Supplied material ▸
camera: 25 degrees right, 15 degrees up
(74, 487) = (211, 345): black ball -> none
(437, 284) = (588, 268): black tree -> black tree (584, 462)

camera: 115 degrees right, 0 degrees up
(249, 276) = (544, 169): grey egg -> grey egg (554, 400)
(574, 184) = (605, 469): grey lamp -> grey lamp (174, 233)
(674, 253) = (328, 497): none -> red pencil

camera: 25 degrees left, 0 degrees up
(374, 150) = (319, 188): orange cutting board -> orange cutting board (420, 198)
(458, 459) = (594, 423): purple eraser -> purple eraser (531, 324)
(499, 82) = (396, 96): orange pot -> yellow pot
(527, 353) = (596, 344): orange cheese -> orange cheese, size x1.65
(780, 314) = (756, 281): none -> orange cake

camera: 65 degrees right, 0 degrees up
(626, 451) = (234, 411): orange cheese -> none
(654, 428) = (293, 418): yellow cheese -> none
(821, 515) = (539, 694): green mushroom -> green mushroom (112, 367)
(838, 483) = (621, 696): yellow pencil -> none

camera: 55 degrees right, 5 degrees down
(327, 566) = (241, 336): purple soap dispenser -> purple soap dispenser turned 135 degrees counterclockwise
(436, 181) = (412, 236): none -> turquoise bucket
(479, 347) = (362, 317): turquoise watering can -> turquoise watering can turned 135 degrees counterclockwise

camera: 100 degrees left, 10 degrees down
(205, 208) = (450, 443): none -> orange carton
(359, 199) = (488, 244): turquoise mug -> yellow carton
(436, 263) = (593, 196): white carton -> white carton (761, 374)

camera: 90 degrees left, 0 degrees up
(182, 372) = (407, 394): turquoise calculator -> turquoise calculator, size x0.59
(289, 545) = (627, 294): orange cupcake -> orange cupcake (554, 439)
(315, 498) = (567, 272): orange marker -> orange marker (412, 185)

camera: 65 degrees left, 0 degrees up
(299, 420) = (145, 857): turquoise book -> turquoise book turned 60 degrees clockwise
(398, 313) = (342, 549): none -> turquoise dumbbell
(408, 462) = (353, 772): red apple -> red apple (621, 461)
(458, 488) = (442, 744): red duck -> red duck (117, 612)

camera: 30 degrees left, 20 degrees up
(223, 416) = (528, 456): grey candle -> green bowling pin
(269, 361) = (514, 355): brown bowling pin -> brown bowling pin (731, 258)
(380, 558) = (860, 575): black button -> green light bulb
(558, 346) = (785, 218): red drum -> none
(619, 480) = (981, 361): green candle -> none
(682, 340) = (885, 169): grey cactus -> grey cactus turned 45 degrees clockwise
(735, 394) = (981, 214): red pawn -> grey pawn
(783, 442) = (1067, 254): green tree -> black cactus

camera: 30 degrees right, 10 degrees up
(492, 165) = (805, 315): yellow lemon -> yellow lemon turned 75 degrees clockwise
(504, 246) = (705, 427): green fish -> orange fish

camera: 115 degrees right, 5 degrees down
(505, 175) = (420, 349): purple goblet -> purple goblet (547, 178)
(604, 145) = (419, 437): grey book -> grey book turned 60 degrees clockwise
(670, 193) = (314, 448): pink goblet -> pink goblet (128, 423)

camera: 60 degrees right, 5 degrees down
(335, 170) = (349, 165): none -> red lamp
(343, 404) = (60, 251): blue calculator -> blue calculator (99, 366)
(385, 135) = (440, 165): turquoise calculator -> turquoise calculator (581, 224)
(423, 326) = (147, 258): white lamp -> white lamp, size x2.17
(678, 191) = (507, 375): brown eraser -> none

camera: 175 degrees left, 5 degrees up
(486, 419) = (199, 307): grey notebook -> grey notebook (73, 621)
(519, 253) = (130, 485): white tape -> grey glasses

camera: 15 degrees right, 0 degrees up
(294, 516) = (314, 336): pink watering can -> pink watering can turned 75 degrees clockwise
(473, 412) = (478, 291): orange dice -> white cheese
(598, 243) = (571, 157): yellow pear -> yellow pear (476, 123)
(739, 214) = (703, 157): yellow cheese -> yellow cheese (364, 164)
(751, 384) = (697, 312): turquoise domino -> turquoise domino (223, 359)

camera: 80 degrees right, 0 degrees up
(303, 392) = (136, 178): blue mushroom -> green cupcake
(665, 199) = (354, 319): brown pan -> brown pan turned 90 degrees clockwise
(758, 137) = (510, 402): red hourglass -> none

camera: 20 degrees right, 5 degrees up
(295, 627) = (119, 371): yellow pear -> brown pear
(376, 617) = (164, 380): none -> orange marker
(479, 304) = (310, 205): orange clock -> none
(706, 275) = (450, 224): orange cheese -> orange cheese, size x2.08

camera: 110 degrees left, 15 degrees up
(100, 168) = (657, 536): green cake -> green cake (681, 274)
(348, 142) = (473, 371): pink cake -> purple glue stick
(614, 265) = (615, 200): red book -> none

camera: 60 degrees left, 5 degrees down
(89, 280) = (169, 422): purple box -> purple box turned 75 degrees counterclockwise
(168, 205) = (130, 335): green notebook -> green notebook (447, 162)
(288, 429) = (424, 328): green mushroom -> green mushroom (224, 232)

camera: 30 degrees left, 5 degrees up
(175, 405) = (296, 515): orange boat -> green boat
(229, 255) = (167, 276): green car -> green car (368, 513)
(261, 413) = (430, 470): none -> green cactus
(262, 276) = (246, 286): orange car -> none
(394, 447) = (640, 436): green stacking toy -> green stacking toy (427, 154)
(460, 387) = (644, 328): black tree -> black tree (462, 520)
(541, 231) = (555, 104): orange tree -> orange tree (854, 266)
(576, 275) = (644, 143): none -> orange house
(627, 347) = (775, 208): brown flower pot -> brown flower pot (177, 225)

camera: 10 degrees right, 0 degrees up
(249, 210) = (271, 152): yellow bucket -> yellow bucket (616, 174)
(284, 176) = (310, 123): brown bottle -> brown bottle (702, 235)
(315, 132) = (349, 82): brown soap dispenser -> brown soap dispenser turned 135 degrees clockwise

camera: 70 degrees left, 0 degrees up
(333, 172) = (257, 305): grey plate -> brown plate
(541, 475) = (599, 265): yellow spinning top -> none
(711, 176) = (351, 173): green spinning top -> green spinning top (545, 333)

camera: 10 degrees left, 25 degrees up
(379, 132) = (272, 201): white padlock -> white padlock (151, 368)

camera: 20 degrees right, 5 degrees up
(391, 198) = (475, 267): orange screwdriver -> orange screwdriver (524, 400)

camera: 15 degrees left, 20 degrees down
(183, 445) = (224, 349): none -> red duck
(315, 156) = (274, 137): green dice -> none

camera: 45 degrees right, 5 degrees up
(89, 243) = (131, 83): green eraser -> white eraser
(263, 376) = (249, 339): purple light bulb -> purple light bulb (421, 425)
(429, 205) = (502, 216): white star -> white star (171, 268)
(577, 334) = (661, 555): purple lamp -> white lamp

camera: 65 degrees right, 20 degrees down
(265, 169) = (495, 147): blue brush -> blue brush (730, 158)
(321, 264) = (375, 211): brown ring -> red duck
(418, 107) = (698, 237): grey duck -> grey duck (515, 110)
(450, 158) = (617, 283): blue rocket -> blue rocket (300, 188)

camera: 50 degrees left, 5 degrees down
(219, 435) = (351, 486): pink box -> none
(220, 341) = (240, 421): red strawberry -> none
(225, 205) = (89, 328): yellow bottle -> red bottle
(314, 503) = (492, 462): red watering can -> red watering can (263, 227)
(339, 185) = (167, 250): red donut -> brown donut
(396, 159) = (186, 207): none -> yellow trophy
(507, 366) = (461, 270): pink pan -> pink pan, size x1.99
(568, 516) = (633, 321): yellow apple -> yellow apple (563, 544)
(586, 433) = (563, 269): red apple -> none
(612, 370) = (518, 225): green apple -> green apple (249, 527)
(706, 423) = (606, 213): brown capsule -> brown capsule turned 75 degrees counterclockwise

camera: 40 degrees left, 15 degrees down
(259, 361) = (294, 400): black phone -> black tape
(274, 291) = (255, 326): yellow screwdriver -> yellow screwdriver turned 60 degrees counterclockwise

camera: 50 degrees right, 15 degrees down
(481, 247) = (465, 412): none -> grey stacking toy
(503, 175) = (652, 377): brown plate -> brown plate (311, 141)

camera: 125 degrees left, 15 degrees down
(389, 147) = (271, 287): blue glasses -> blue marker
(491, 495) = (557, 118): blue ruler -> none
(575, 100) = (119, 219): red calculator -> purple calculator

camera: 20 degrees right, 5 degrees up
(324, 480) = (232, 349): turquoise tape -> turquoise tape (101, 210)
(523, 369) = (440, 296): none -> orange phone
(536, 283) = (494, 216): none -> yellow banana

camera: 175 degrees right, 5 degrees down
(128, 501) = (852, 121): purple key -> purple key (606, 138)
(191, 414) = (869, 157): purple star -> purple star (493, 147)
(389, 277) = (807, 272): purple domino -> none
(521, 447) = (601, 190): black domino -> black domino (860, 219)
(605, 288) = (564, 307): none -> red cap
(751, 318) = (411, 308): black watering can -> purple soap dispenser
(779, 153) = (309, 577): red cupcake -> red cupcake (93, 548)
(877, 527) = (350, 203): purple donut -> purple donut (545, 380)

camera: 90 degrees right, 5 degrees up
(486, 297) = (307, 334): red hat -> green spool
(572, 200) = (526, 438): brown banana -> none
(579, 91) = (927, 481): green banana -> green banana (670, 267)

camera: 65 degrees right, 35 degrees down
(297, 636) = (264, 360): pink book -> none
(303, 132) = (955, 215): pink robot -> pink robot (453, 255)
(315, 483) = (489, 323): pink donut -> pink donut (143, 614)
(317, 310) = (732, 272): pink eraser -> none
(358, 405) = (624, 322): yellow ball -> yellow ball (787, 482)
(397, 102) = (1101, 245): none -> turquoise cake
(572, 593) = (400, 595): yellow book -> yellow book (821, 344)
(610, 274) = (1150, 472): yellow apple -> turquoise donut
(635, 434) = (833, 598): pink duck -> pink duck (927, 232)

Exercise description ▸ Would you retype the lines above from the one with "(527, 353) = (596, 344): orange" down to the one with "(821, 515) = (539, 694): green", word for word, both ends included and no other lines?

Exercise output ▸
(527, 353) = (596, 344): orange cheese -> orange cheese, size x1.65
(780, 314) = (756, 281): none -> orange cake

camera: 65 degrees right, 0 degrees up
(626, 451) = (234, 411): orange cheese -> none
(654, 428) = (293, 418): yellow cheese -> none
(821, 515) = (539, 694): green mushroom -> green mushroom (112, 367)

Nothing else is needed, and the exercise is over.